▶ _Given data_:
*** Begin section ***

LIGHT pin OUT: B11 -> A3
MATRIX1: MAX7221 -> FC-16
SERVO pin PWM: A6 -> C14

*** End section ***
*** Begin section ***

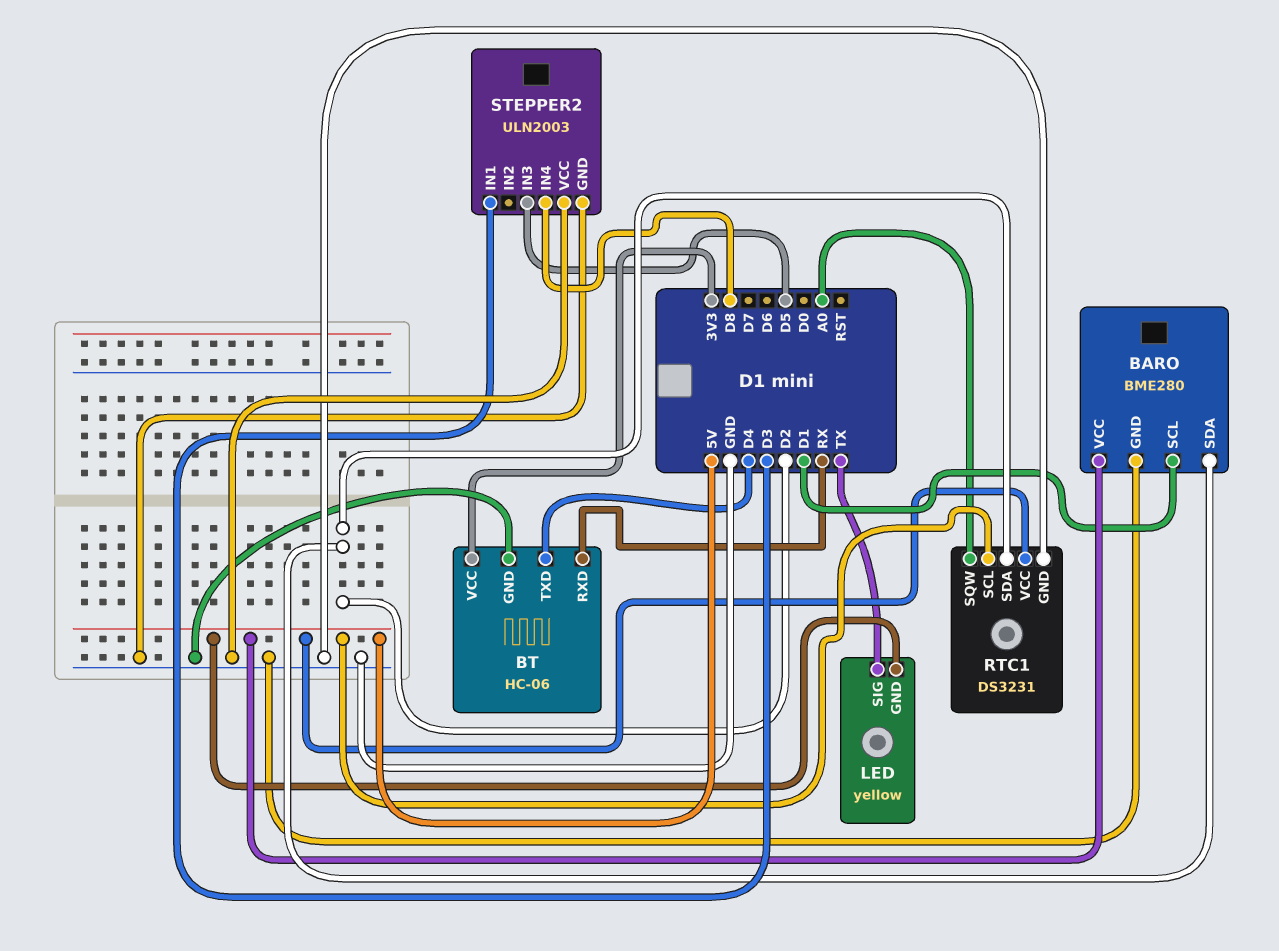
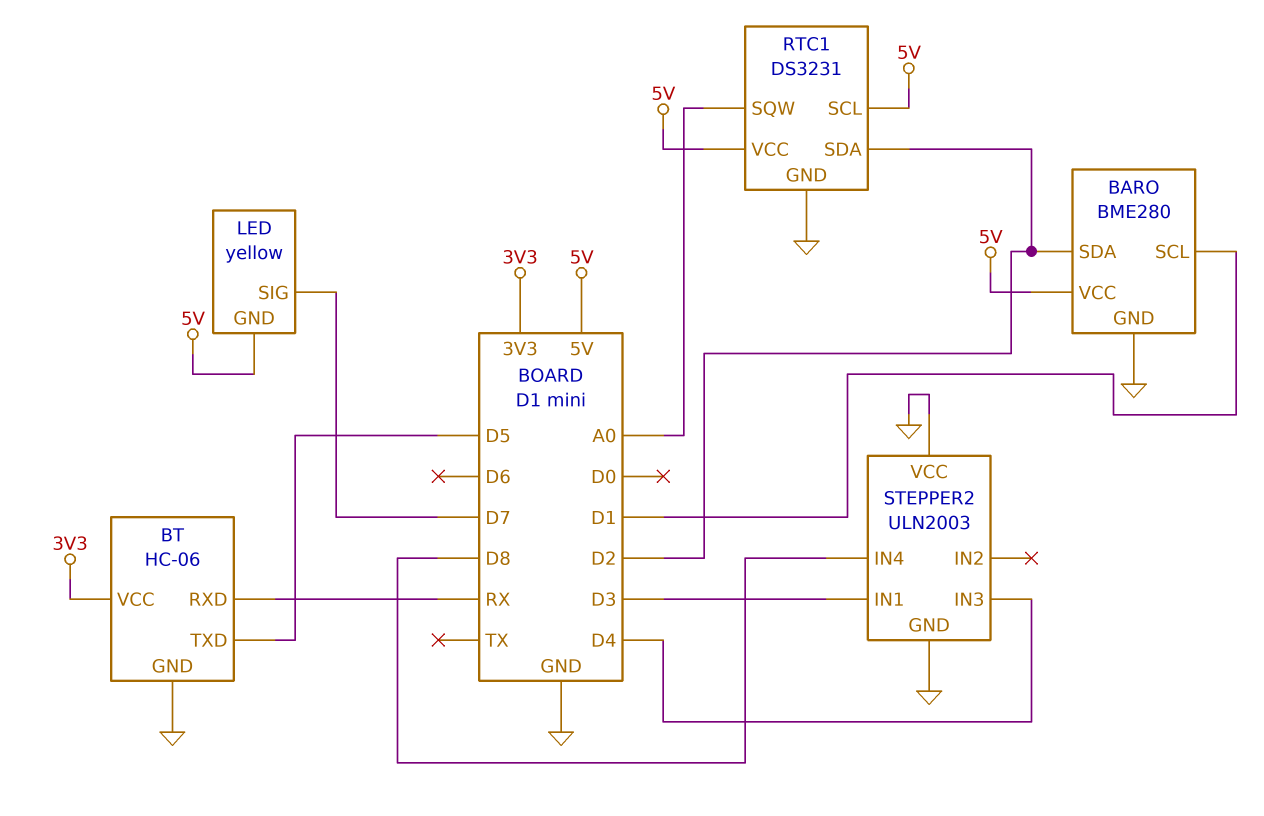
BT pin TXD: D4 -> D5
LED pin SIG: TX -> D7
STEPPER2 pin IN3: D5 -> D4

*** End section ***

▶ _Aim of the exercise_: Starting at the line that has "BT pin TXD: D4 -> D5" and ending at the line that has "STEPPER2 pin IN3: D5 -> D4", please write out the lines above exactly, leaving out all others.

▶ _Output for this task_:
BT pin TXD: D4 -> D5
LED pin SIG: TX -> D7
STEPPER2 pin IN3: D5 -> D4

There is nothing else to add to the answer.